[Assignment]:
When the line containing "Stenra Calc: [292,5,711,234]" appears in the data below, begin copying there and stop only after the line containing "Summer schedule.docx: [346,661,820,953]".

── Available records ──

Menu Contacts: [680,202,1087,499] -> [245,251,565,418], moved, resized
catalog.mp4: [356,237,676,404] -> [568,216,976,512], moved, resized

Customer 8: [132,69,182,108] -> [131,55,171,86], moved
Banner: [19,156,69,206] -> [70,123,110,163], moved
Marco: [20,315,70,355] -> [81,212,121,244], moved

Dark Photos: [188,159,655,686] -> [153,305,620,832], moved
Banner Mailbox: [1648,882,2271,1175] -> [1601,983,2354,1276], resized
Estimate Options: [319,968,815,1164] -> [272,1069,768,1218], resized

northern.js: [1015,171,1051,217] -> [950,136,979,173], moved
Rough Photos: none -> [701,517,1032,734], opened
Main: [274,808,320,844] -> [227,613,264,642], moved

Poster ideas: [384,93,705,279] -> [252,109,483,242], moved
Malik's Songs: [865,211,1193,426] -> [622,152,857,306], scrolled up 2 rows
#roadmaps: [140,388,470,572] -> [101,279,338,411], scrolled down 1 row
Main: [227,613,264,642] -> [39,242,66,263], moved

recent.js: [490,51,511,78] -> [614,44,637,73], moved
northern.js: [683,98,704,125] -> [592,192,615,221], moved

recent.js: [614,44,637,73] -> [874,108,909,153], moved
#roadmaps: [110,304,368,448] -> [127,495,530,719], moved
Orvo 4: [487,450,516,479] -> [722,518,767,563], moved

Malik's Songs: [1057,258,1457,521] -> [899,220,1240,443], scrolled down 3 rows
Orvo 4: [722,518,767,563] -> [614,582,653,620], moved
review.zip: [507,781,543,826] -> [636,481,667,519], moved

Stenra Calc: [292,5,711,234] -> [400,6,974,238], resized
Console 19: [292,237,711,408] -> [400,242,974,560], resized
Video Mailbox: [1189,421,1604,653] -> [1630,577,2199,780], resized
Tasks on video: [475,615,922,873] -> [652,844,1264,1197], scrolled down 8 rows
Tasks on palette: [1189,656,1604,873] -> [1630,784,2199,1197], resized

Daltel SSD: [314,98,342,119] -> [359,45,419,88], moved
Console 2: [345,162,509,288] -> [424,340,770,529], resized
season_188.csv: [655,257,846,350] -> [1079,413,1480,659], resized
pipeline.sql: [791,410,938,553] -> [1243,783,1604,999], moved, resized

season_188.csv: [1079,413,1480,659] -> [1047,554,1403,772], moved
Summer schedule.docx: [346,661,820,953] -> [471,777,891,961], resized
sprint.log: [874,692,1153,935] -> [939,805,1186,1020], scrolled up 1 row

───

[Final answer]:
Stenra Calc: [292,5,711,234] -> [400,6,974,238], resized
Console 19: [292,237,711,408] -> [400,242,974,560], resized
Video Mailbox: [1189,421,1604,653] -> [1630,577,2199,780], resized
Tasks on video: [475,615,922,873] -> [652,844,1264,1197], scrolled down 8 rows
Tasks on palette: [1189,656,1604,873] -> [1630,784,2199,1197], resized

Daltel SSD: [314,98,342,119] -> [359,45,419,88], moved
Console 2: [345,162,509,288] -> [424,340,770,529], resized
season_188.csv: [655,257,846,350] -> [1079,413,1480,659], resized
pipeline.sql: [791,410,938,553] -> [1243,783,1604,999], moved, resized

season_188.csv: [1079,413,1480,659] -> [1047,554,1403,772], moved
Summer schedule.docx: [346,661,820,953] -> [471,777,891,961], resized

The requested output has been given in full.